- ABOUT THIS TASK -
Give the records again word for word. Leave every picture out.
*** DATA FOR PROCESSING ***
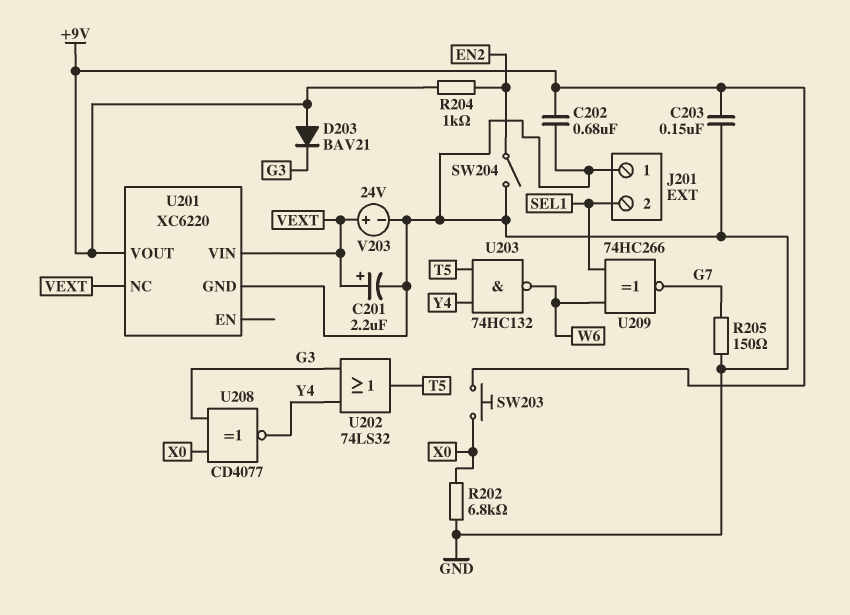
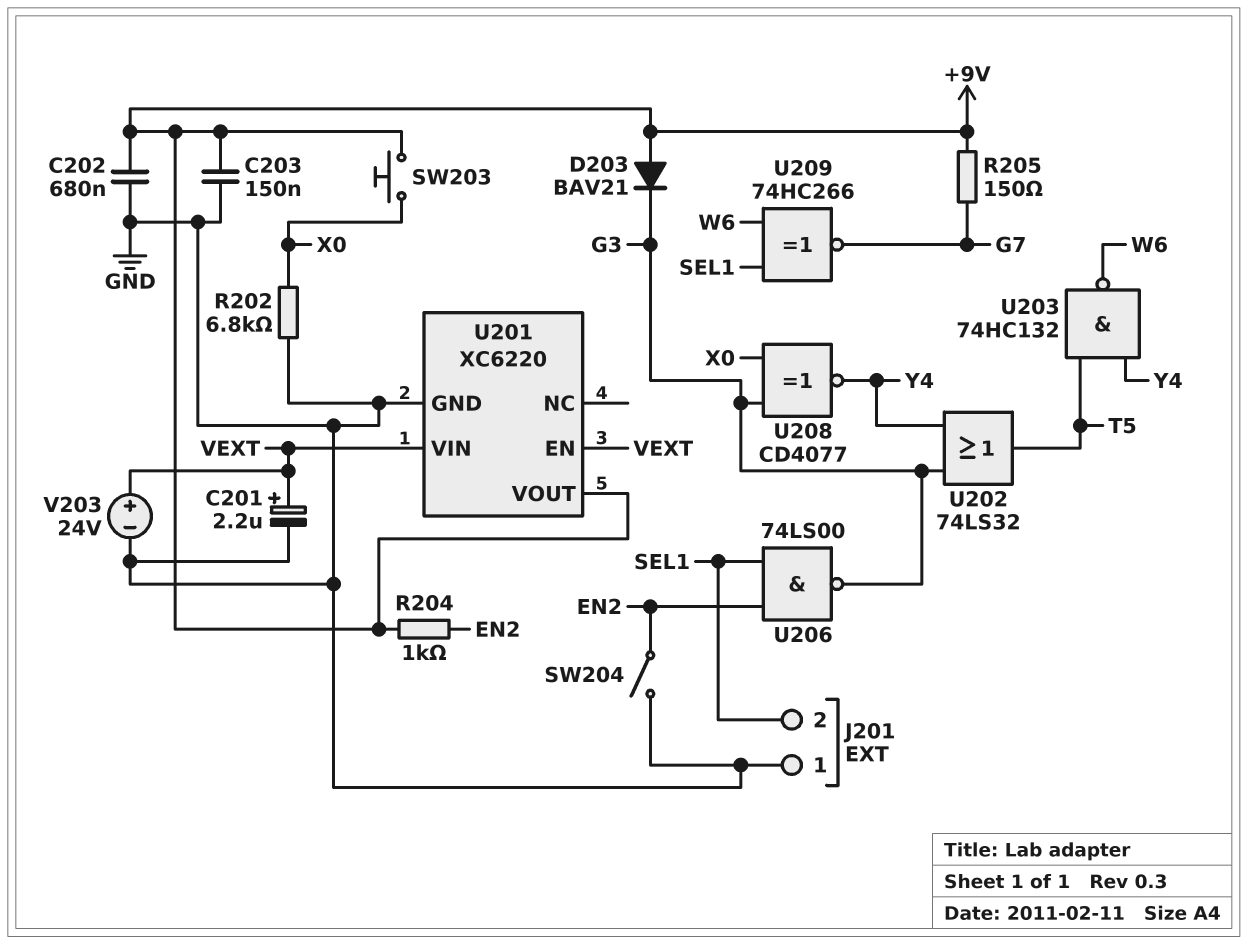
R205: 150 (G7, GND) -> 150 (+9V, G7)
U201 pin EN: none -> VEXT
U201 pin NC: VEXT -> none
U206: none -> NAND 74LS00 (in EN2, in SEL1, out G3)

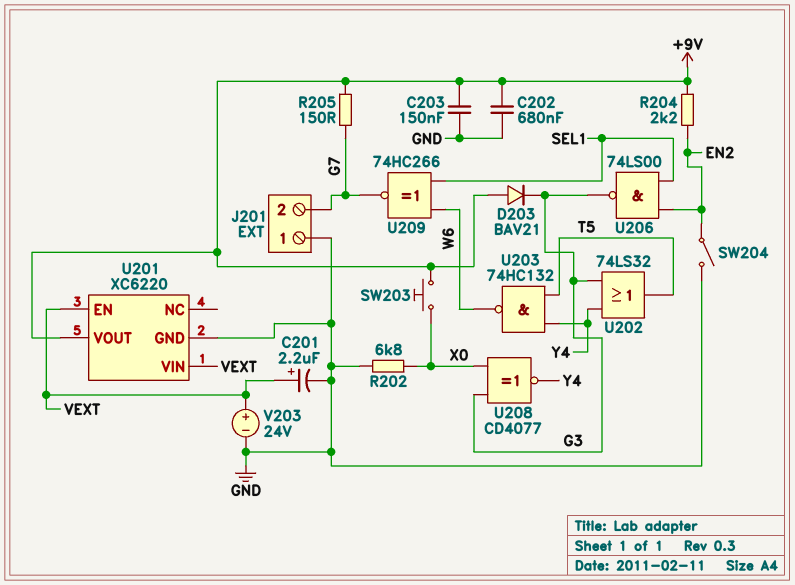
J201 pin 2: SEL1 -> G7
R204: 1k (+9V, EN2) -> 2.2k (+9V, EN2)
*** End of DATA FOR PROCESSING ***
- RESULT OF THIS EXERCISE -
R205: 150 (G7, GND) -> 150 (+9V, G7)
U201 pin EN: none -> VEXT
U201 pin NC: VEXT -> none
U206: none -> NAND 74LS00 (in EN2, in SEL1, out G3)

J201 pin 2: SEL1 -> G7
R204: 1k (+9V, EN2) -> 2.2k (+9V, EN2)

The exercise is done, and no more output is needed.